> [EXERCISE AIM]
Show every line from the data below that includes "plate".

> [SUPPLIED INFORMATION]
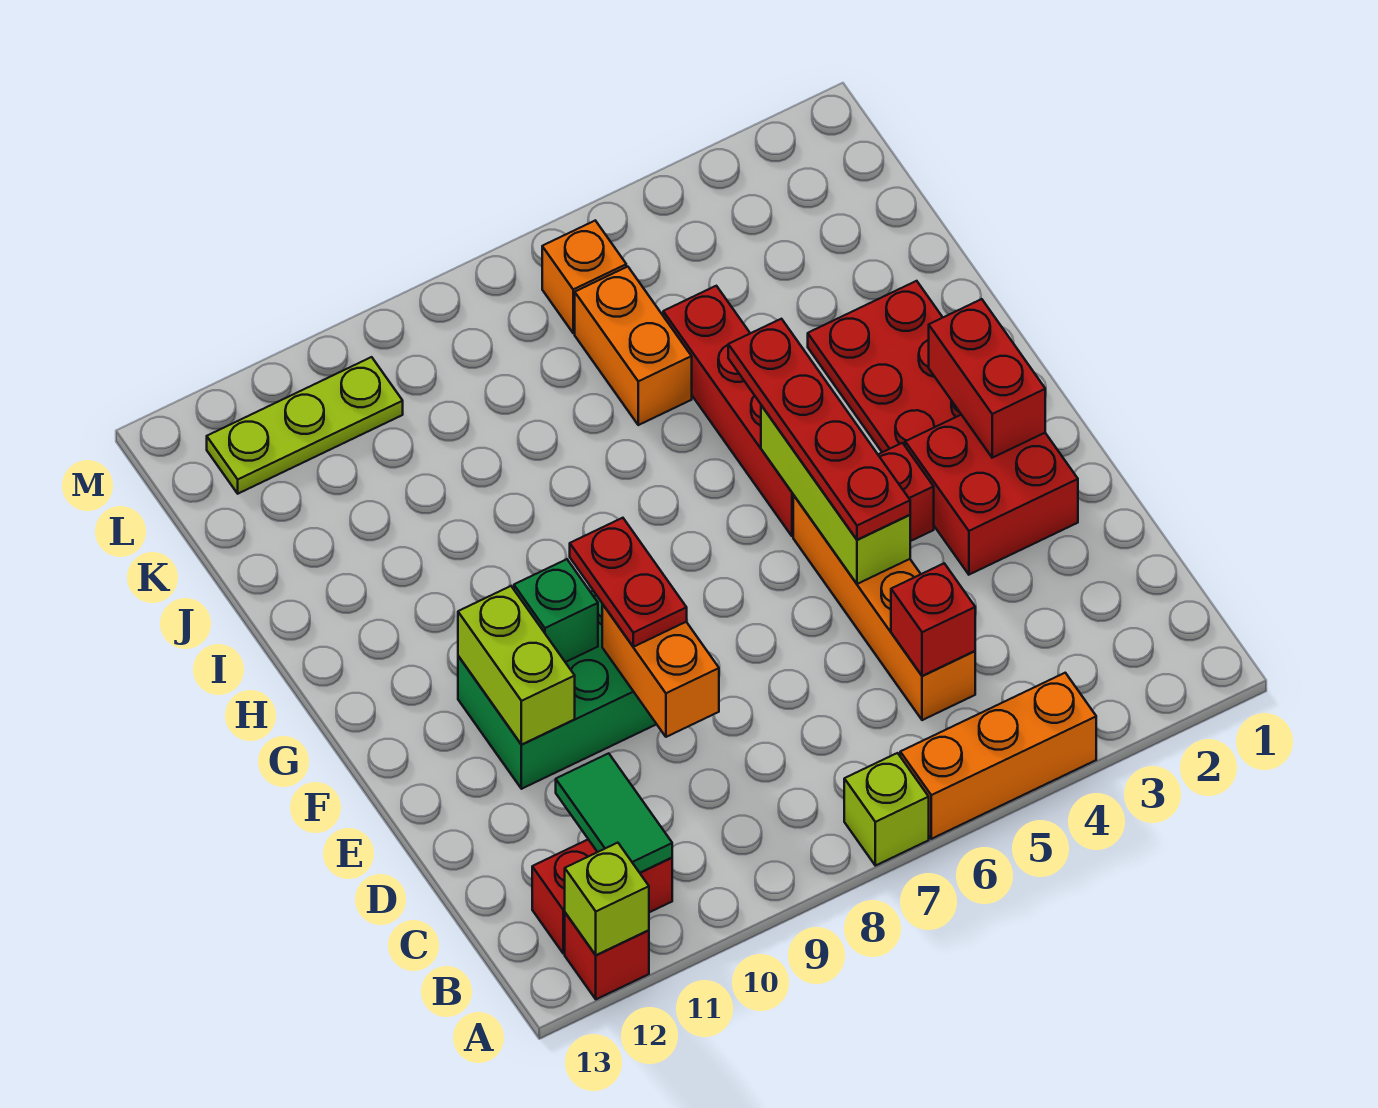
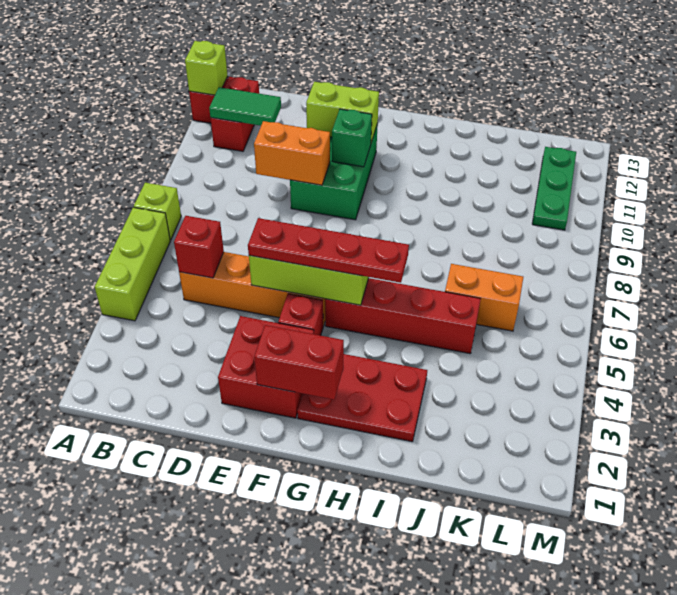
orange brick A4:A6 level 1 -> lime brick A4:A6 level 1
red plate E9:F9 level 3 -> none
orange brick L6 level 1 -> none
lime plate L10:L12 level 1 -> green plate L10:L12 level 1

> [RESPONSE TO THIS TASK]
red plate E9:F9 level 3 -> none
lime plate L10:L12 level 1 -> green plate L10:L12 level 1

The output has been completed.